Find the line containing "exchanged | samochód" in the entries below. Restate it and each line after it, word for word, up to and including the line containing "relocated | kaktus".

___ Study material

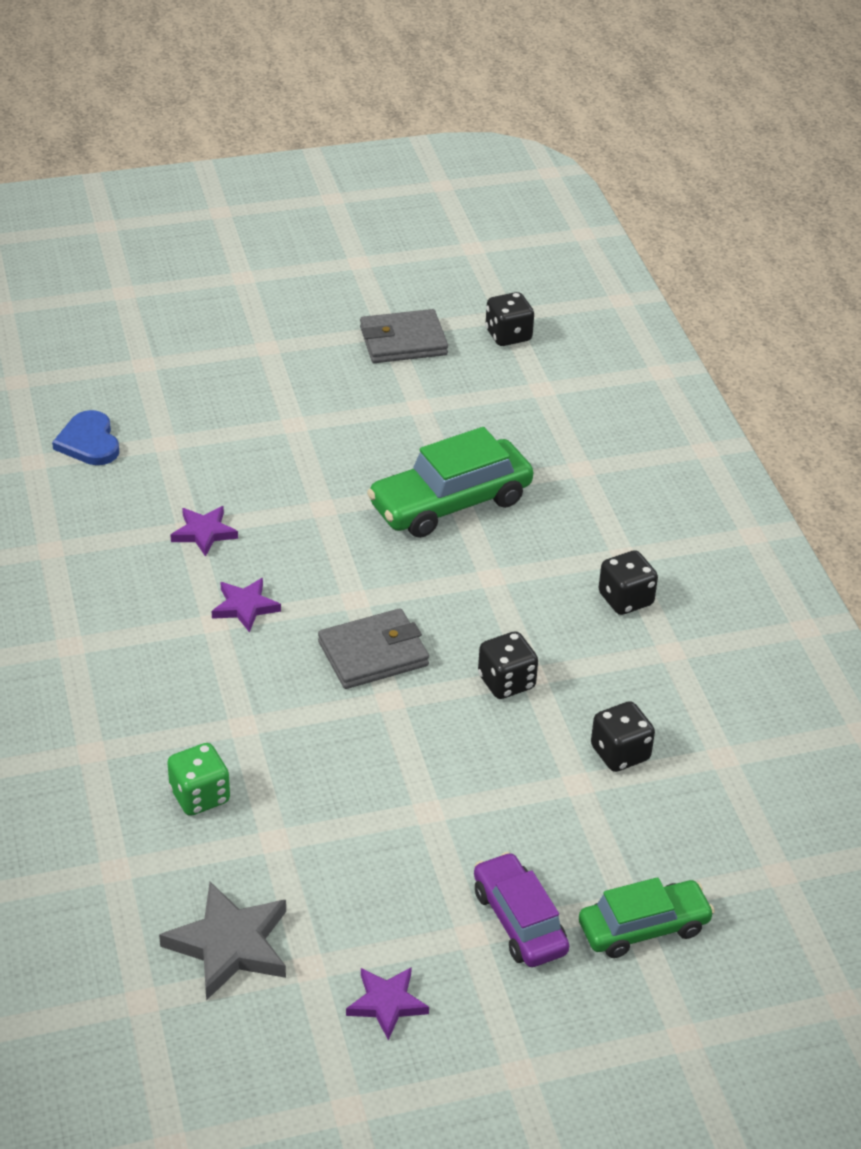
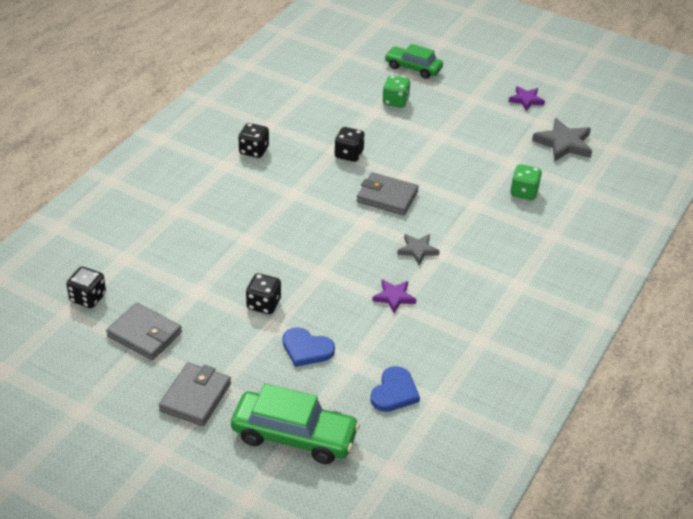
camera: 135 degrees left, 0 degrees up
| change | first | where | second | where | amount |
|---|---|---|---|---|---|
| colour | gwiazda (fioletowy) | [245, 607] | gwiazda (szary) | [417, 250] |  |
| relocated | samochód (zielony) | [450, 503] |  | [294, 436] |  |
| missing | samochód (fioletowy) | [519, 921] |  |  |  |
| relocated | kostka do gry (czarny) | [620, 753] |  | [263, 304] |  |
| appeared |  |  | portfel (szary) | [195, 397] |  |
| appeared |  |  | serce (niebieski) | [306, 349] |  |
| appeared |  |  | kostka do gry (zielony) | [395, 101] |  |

______
___ Study material

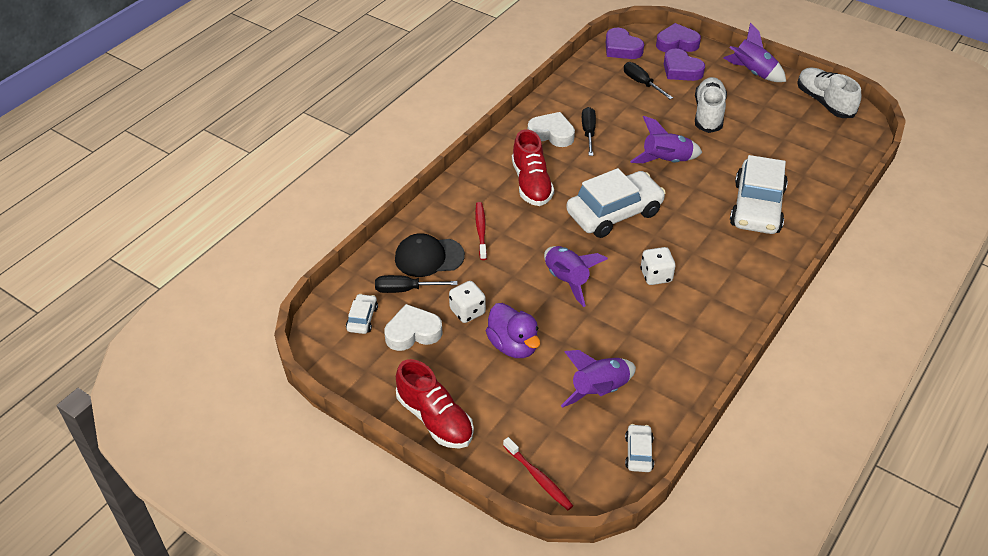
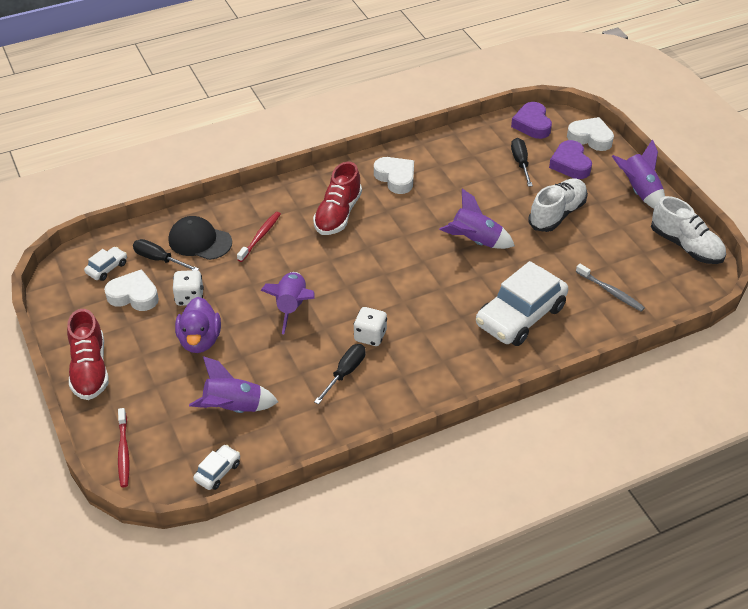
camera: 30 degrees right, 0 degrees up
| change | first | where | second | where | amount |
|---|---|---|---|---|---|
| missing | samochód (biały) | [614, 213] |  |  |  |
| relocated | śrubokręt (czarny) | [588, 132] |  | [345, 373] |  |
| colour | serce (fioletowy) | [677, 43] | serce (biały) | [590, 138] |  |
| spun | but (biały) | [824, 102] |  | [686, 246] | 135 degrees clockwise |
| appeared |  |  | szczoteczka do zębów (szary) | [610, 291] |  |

______
___ Study material

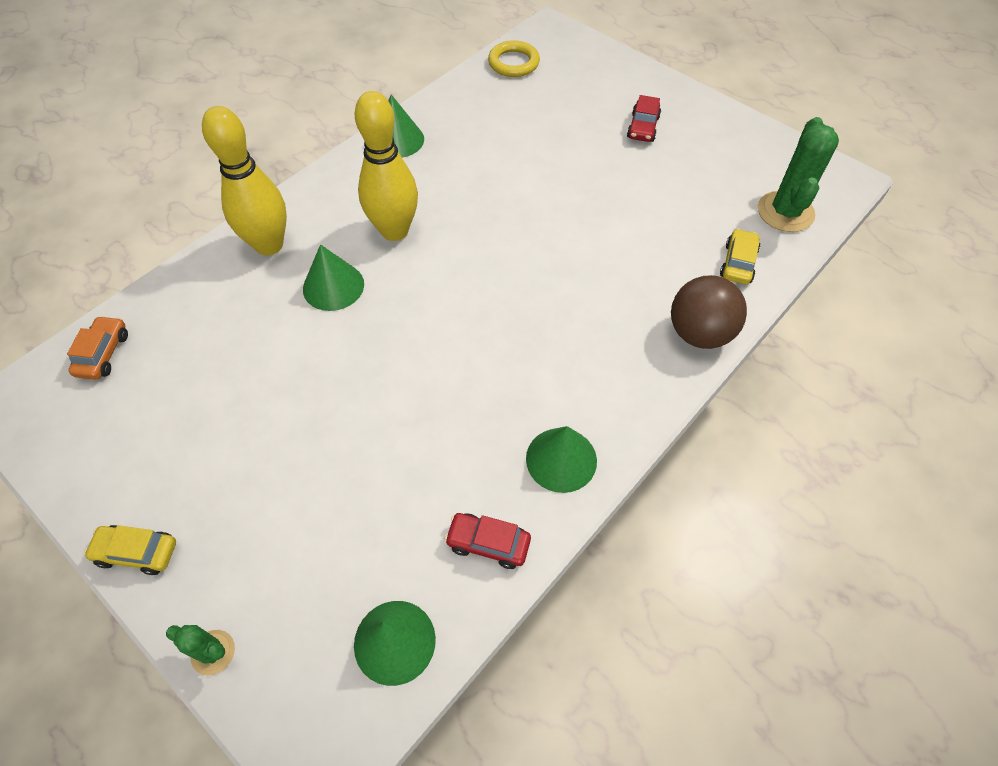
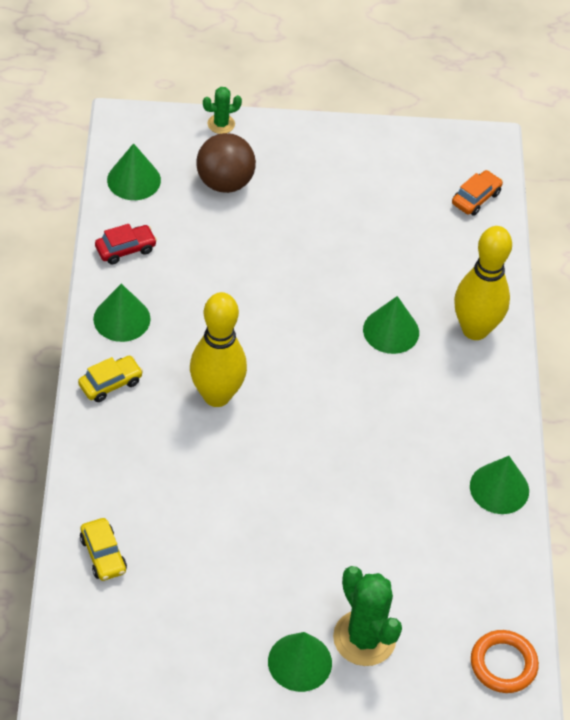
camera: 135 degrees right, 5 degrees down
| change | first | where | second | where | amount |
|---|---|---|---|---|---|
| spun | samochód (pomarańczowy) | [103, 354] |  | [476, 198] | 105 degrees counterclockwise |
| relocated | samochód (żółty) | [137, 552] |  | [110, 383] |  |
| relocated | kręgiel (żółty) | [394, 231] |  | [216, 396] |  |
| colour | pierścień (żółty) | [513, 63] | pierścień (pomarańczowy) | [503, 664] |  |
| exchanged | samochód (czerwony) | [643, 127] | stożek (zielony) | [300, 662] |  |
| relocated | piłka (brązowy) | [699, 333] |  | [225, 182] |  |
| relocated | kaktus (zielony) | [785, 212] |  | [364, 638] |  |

______

● Written reply
| exchanged | samochód (czerwony) | [643, 127] | stożek (zielony) | [300, 662] |  |
| relocated | piłka (brązowy) | [699, 333] |  | [225, 182] |  |
| relocated | kaktus (zielony) | [785, 212] |  | [364, 638] |  |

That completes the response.